*What is required*.
Each line from the one with "second_place: [490, 336, 186, 118]" to the final line of the data must be reproduced exactly, and no other line may appear.

* * *

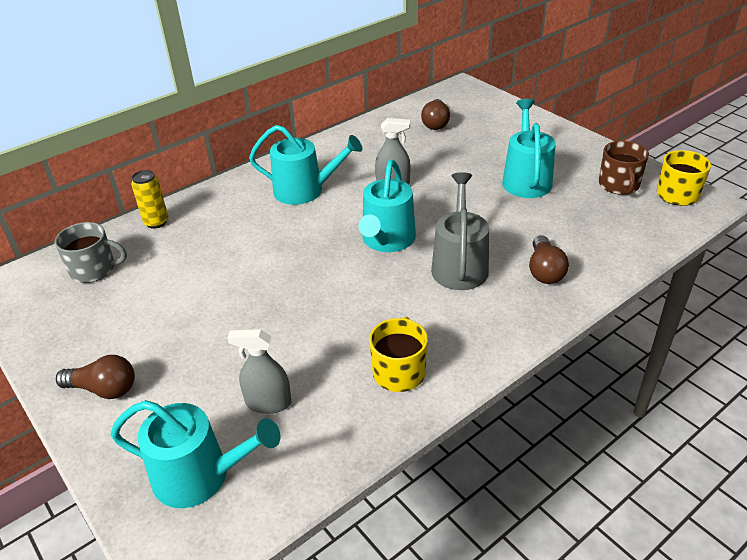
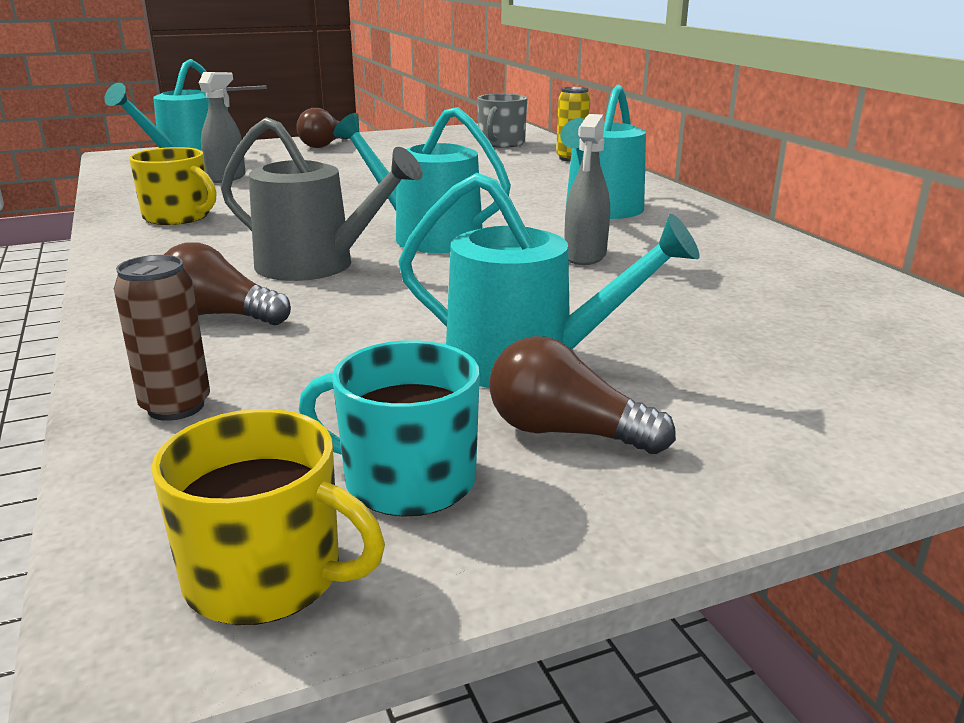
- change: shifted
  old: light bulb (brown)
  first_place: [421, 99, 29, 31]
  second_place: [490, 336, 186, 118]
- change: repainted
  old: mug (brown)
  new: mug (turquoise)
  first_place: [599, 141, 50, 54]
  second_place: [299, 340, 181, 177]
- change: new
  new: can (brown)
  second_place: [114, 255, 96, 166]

* * *

*Problem solution*.
  second_place: [490, 336, 186, 118]
- change: repainted
  old: mug (brown)
  new: mug (turquoise)
  first_place: [599, 141, 50, 54]
  second_place: [299, 340, 181, 177]
- change: new
  new: can (brown)
  second_place: [114, 255, 96, 166]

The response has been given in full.